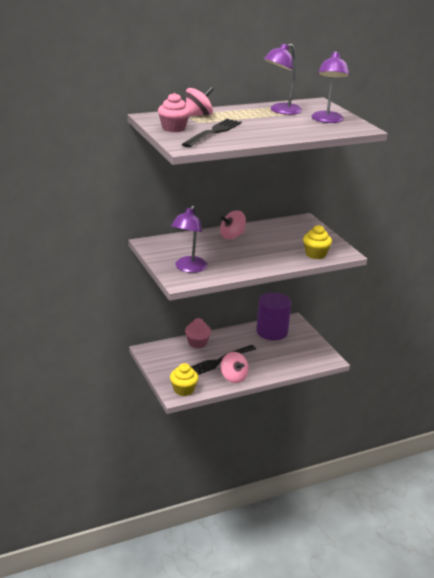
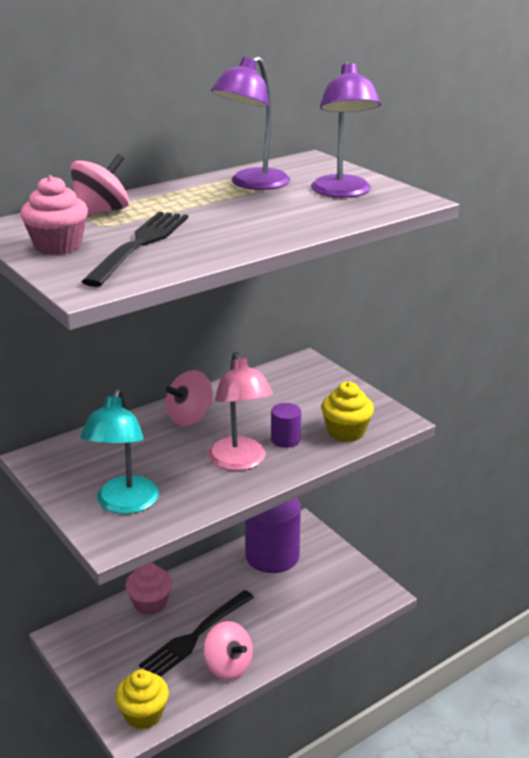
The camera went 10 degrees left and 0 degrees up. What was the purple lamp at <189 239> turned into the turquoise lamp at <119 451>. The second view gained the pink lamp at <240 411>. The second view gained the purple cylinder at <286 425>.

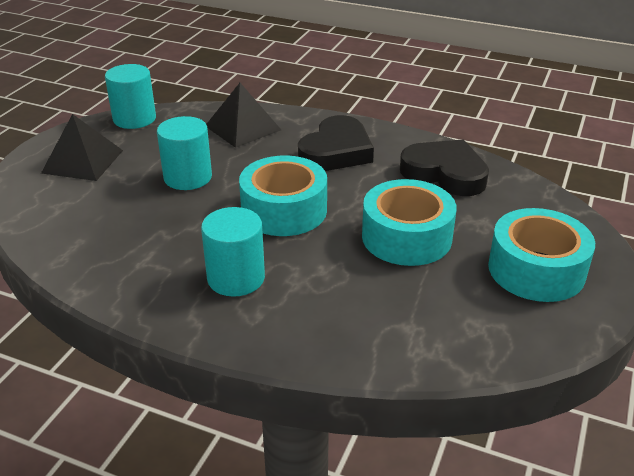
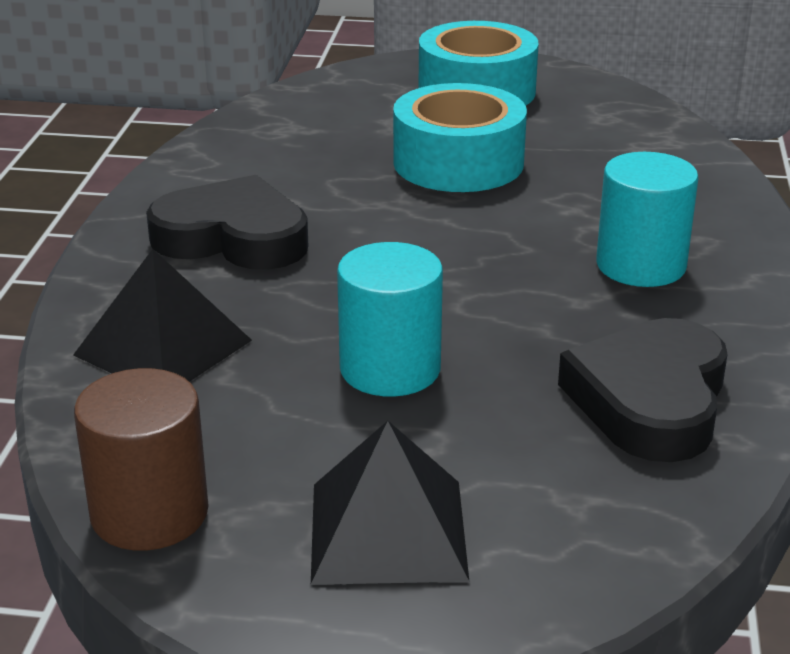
The camera went 105 degrees left and 5 degrees down. What was the turquoise cylinder at <130 96> turned into the brown cylinder at <141 459>. The black heart ended up elsewhere, having gone from <444 168> to <643 390>. The second view lost the turquoise tape at <283 195>.

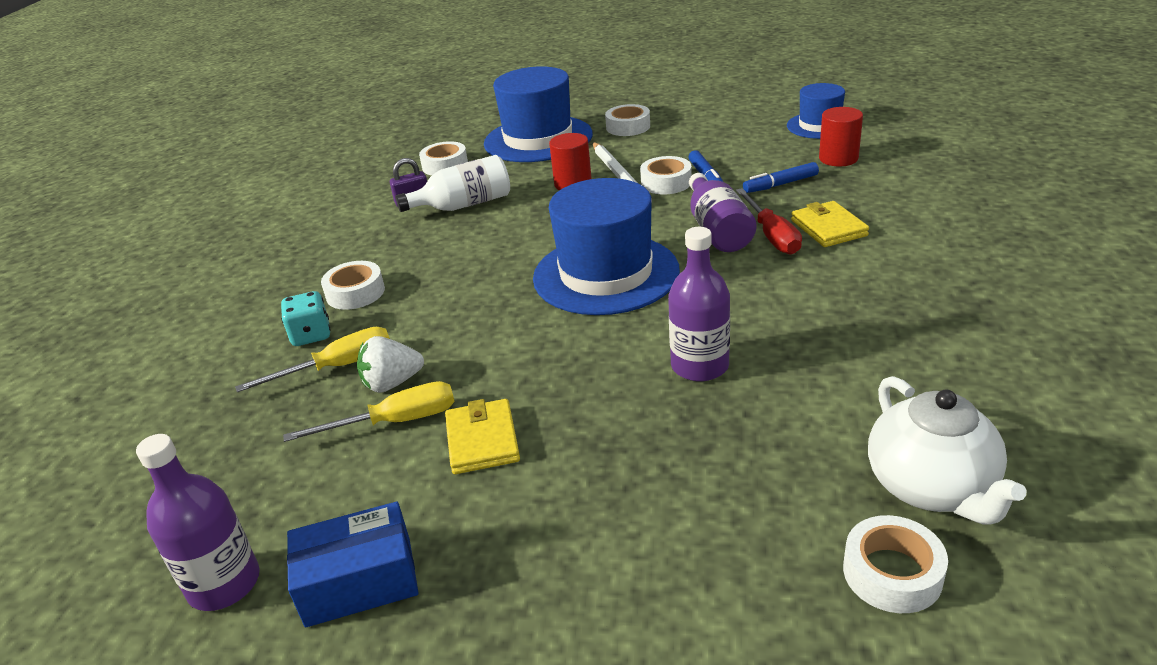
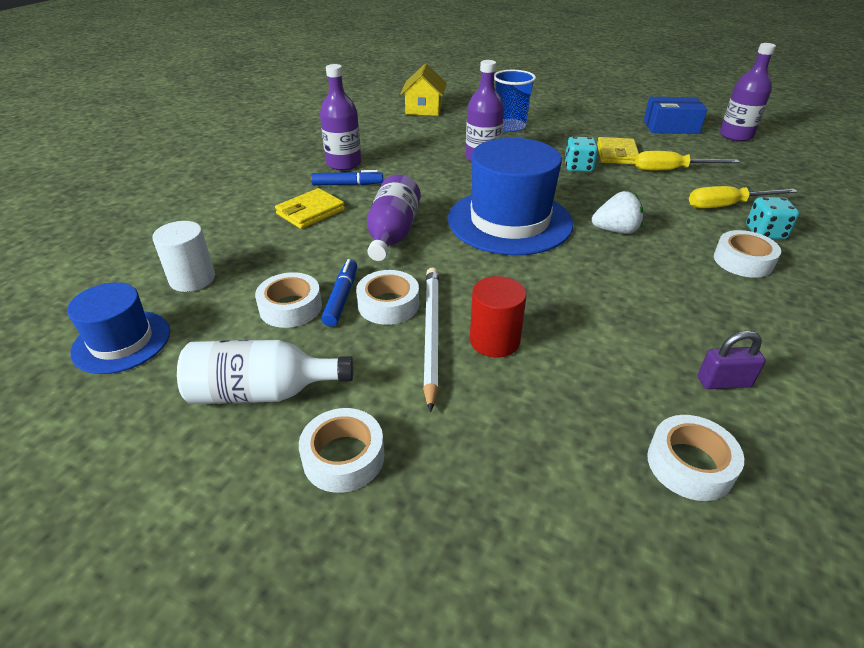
The camera went 165 degrees left and 5 degrees up. The second view lost the blue hat at <538 114>. What was the red cylinder at <841 136> turned into the white cylinder at <183 256>. The white bottle ended up elsewhere, having gone from <452 183> to <265 372>. The blue marker ended up elsewhere, having gone from <781 177> to <347 178>. The second view lost the red screwdriver at <769 221>. The yellow wallet at <830 224> ended up facing another way, 45 degrees clockwise from before. The white strawberry ended up elsewhere, having gone from <390 364> to <617 212>. Where the white teapot stood at <947 450>, the yellow house came to stand at <423 89>. The white tape ended up elsewhere, having gone from <895 564> to <288 300>. The second view gained the purple bottle at <340 117>. The second view gained the blue cup at <515 101>. The second view gained the turquoise dice at <581 154>.

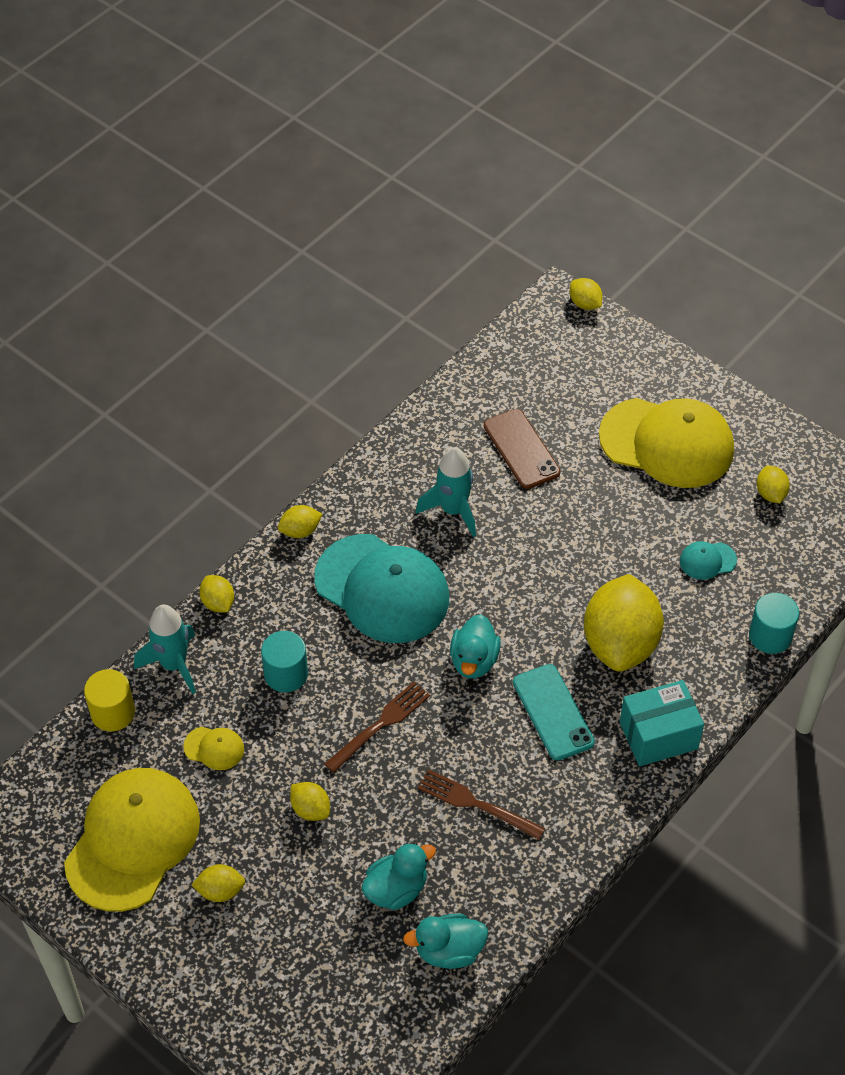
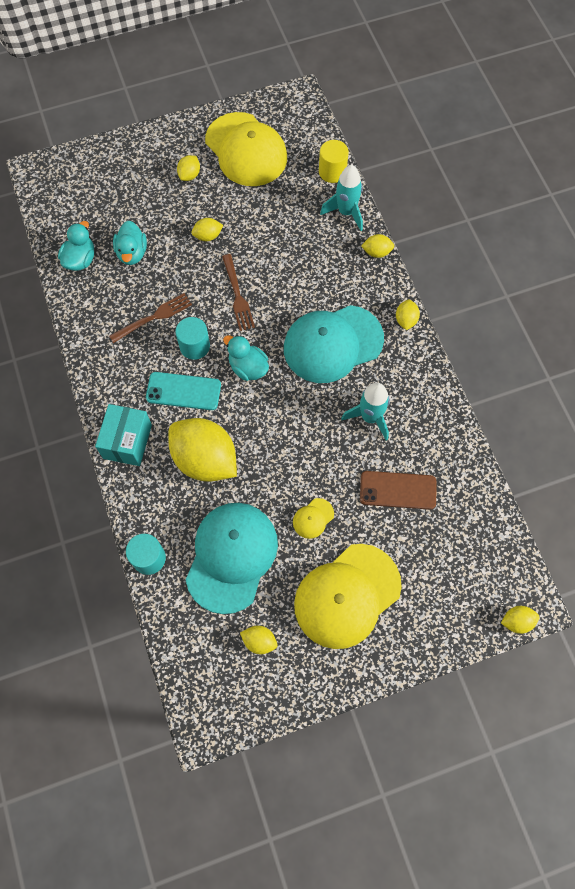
The camera went 120 degrees right and 15 degrees up. The size of the turquoise cap at <708 560> changed by a factor of 2.47. The turquoise cylinder ended up elsewhere, having gone from <284 661> to <193 338>. The yellow cap ended up elsewhere, having gone from <213 748> to <313 518>.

§ **Brief**: Scan the listing for the string "turned", then copy every line where it appears.

§ **Exercise output**:
The camera went 10 degrees left and 0 degrees up. What was the purple lamp at <189 239> turned into the turquoise lamp at <119 451>. The second view gained the pink lamp at <240 411>. The second view gained the purple cylinder at <286 425>.
The camera went 105 degrees left and 5 degrees down. What was the turquoise cylinder at <130 96> turned into the brown cylinder at <141 459>. The black heart ended up elsewhere, having gone from <444 168> to <643 390>. The second view lost the turquoise tape at <283 195>.
The camera went 165 degrees left and 5 degrees up. The second view lost the blue hat at <538 114>. What was the red cylinder at <841 136> turned into the white cylinder at <183 256>. The white bottle ended up elsewhere, having gone from <452 183> to <265 372>. The blue marker ended up elsewhere, having gone from <781 177> to <347 178>. The second view lost the red screwdriver at <769 221>. The yellow wallet at <830 224> ended up facing another way, 45 degrees clockwise from before. The white strawberry ended up elsewhere, having gone from <390 364> to <617 212>. Where the white teapot stood at <947 450>, the yellow house came to stand at <423 89>. The white tape ended up elsewhere, having gone from <895 564> to <288 300>. The second view gained the purple bottle at <340 117>. The second view gained the blue cup at <515 101>. The second view gained the turquoise dice at <581 154>.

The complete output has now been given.